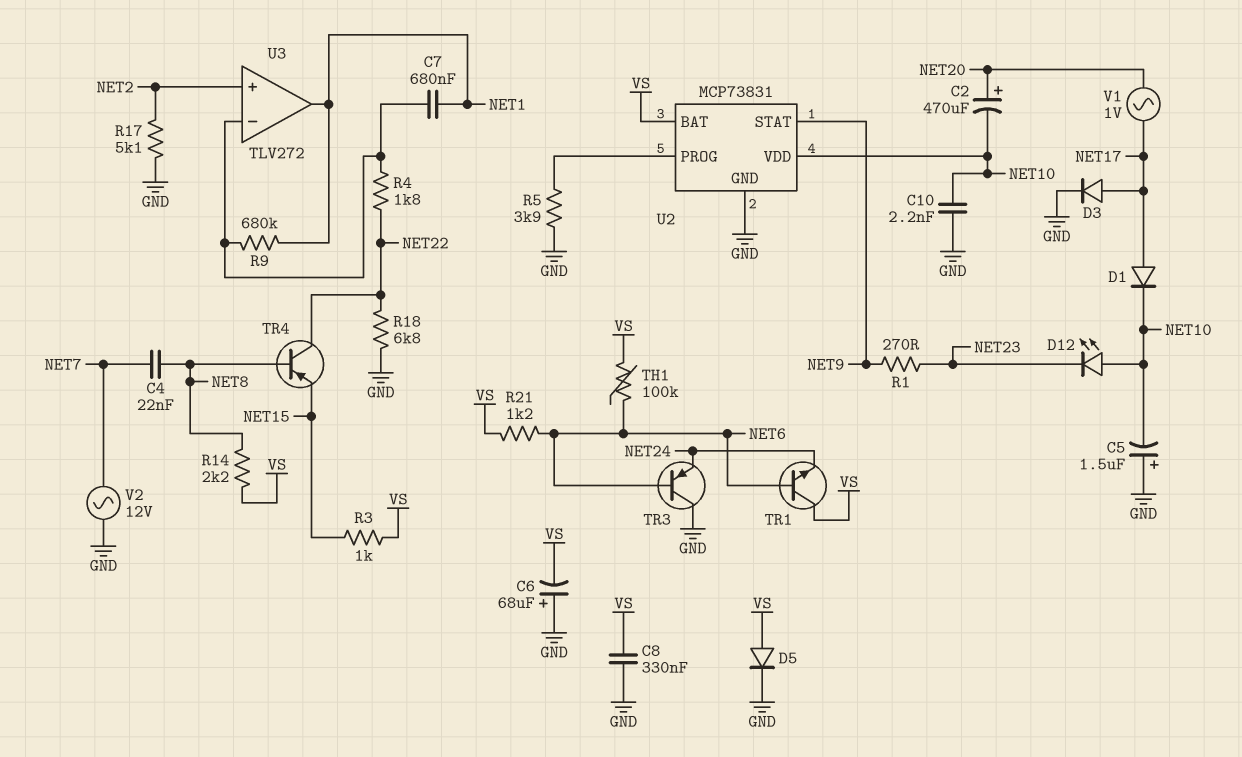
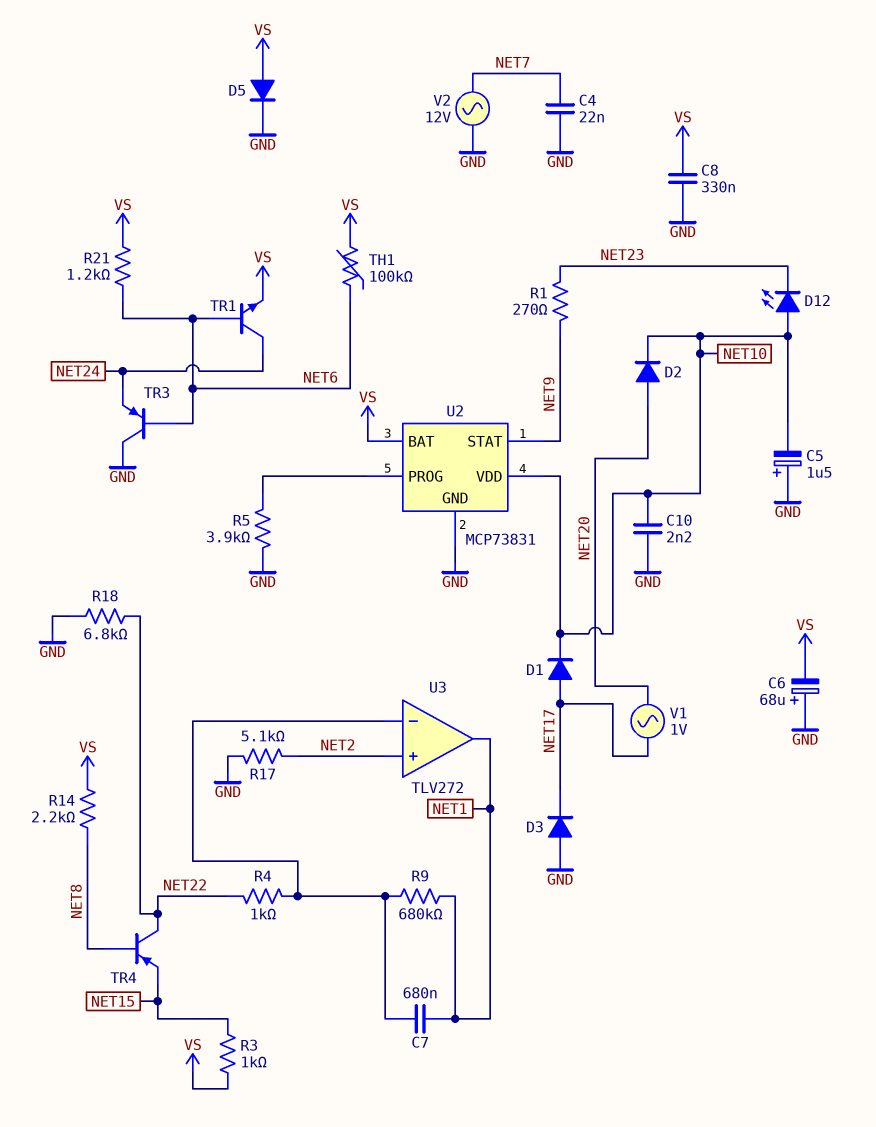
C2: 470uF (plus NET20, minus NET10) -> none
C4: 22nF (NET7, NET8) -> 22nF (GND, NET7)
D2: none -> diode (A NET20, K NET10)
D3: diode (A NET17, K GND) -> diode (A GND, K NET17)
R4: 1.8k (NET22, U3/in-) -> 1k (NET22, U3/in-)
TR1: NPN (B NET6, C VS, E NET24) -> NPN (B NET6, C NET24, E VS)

------------------------------

_Work to be completed_: Everything in the material must be duplicated exactly, except the pictures.

_Written reply_:
C2: 470uF (plus NET20, minus NET10) -> none
C4: 22nF (NET7, NET8) -> 22nF (GND, NET7)
D2: none -> diode (A NET20, K NET10)
D3: diode (A NET17, K GND) -> diode (A GND, K NET17)
R4: 1.8k (NET22, U3/in-) -> 1k (NET22, U3/in-)
TR1: NPN (B NET6, C VS, E NET24) -> NPN (B NET6, C NET24, E VS)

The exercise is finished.